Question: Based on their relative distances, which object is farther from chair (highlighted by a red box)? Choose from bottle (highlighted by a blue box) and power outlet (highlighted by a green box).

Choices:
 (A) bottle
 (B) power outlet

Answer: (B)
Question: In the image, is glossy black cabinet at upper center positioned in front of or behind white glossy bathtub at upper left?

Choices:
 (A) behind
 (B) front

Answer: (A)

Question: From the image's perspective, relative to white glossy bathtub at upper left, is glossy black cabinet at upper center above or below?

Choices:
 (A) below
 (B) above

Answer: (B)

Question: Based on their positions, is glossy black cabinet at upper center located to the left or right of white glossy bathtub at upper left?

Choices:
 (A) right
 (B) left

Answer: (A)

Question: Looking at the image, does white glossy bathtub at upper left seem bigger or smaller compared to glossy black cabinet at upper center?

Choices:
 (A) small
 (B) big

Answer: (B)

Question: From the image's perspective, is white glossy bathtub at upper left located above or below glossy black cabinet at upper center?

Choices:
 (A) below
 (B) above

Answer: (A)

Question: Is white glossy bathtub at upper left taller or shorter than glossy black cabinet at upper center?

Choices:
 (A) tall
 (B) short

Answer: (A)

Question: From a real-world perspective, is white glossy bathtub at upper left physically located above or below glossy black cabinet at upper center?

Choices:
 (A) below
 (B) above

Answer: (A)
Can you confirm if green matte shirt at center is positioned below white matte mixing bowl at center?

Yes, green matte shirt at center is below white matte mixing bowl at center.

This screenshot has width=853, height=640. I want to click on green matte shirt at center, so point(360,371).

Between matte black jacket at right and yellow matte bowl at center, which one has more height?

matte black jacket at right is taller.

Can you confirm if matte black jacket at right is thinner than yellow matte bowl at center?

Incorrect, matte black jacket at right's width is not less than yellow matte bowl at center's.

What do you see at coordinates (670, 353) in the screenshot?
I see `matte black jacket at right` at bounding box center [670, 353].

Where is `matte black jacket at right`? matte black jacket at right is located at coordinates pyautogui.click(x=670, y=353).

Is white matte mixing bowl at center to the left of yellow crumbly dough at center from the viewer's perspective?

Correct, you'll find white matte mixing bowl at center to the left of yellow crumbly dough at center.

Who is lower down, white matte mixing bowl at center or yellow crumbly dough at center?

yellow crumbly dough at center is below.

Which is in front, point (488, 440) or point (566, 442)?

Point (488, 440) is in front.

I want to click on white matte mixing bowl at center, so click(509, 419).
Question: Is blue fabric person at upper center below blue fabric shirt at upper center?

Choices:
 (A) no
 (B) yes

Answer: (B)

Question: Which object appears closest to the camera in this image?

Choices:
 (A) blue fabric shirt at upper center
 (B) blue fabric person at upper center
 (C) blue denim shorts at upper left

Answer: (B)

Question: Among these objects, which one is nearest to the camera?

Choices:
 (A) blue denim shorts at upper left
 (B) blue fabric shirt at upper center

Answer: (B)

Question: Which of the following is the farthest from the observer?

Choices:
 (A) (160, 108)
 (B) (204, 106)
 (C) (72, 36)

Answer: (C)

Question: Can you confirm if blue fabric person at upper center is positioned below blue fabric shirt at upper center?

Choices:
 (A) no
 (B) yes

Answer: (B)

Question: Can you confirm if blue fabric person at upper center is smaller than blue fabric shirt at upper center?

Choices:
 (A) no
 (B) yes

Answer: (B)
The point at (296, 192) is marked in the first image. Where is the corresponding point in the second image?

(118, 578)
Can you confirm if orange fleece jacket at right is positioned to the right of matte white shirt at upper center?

_Exercise_
Rewrite these lines so that every "white glossy bathtub" becomes "white ceramic bathtub", leaving everything else unchanged.

_Reply_
Question: Based on their relative distances, which object is farther from chair (highlighted by a red box)? Choose from bottle (highlighted by a blue box) and power outlet (highlighted by a green box).

Choices:
 (A) bottle
 (B) power outlet

Answer: (B)
Question: In the image, is glossy black cabinet at upper center positioned in front of or behind white ceramic bathtub at upper left?

Choices:
 (A) behind
 (B) front

Answer: (A)

Question: From the image's perspective, relative to white ceramic bathtub at upper left, is glossy black cabinet at upper center above or below?

Choices:
 (A) below
 (B) above

Answer: (B)

Question: Based on their positions, is glossy black cabinet at upper center located to the left or right of white ceramic bathtub at upper left?

Choices:
 (A) right
 (B) left

Answer: (A)

Question: Looking at the image, does white ceramic bathtub at upper left seem bigger or smaller compared to glossy black cabinet at upper center?

Choices:
 (A) small
 (B) big

Answer: (B)

Question: From the image's perspective, is white ceramic bathtub at upper left located above or below glossy black cabinet at upper center?

Choices:
 (A) below
 (B) above

Answer: (A)

Question: Is white ceramic bathtub at upper left taller or shorter than glossy black cabinet at upper center?

Choices:
 (A) tall
 (B) short

Answer: (A)

Question: From a real-world perspective, is white ceramic bathtub at upper left physically located above or below glossy black cabinet at upper center?

Choices:
 (A) below
 (B) above

Answer: (A)
Can you confirm if green matte shirt at center is positioned below white matte mixing bowl at center?

Yes, green matte shirt at center is below white matte mixing bowl at center.

This screenshot has width=853, height=640. I want to click on green matte shirt at center, so point(360,371).

Between matte black jacket at right and yellow matte bowl at center, which one has more height?

matte black jacket at right is taller.

Can you confirm if matte black jacket at right is thinner than yellow matte bowl at center?

Incorrect, matte black jacket at right's width is not less than yellow matte bowl at center's.

What do you see at coordinates (670, 353) in the screenshot?
I see `matte black jacket at right` at bounding box center [670, 353].

Where is `matte black jacket at right`? matte black jacket at right is located at coordinates pyautogui.click(x=670, y=353).

Is white matte mixing bowl at center to the left of yellow crumbly dough at center from the viewer's perspective?

Correct, you'll find white matte mixing bowl at center to the left of yellow crumbly dough at center.

Who is lower down, white matte mixing bowl at center or yellow crumbly dough at center?

yellow crumbly dough at center is below.

Which is in front, point (488, 440) or point (566, 442)?

Point (488, 440) is in front.

I want to click on white matte mixing bowl at center, so click(509, 419).
Question: Is blue fabric person at upper center below blue fabric shirt at upper center?

Choices:
 (A) no
 (B) yes

Answer: (B)

Question: Which object appears closest to the camera in this image?

Choices:
 (A) blue fabric shirt at upper center
 (B) blue fabric person at upper center
 (C) blue denim shorts at upper left

Answer: (B)

Question: Among these objects, which one is nearest to the camera?

Choices:
 (A) blue denim shorts at upper left
 (B) blue fabric shirt at upper center

Answer: (B)

Question: Which of the following is the farthest from the observer?

Choices:
 (A) (160, 108)
 (B) (204, 106)
 (C) (72, 36)

Answer: (C)

Question: Can you confirm if blue fabric person at upper center is positioned below blue fabric shirt at upper center?

Choices:
 (A) no
 (B) yes

Answer: (B)

Question: Can you confirm if blue fabric person at upper center is smaller than blue fabric shirt at upper center?

Choices:
 (A) no
 (B) yes

Answer: (B)
The point at (296, 192) is marked in the first image. Where is the corresponding point in the second image?

(118, 578)
Can you confirm if orange fleece jacket at right is positioned to the right of matte white shirt at upper center?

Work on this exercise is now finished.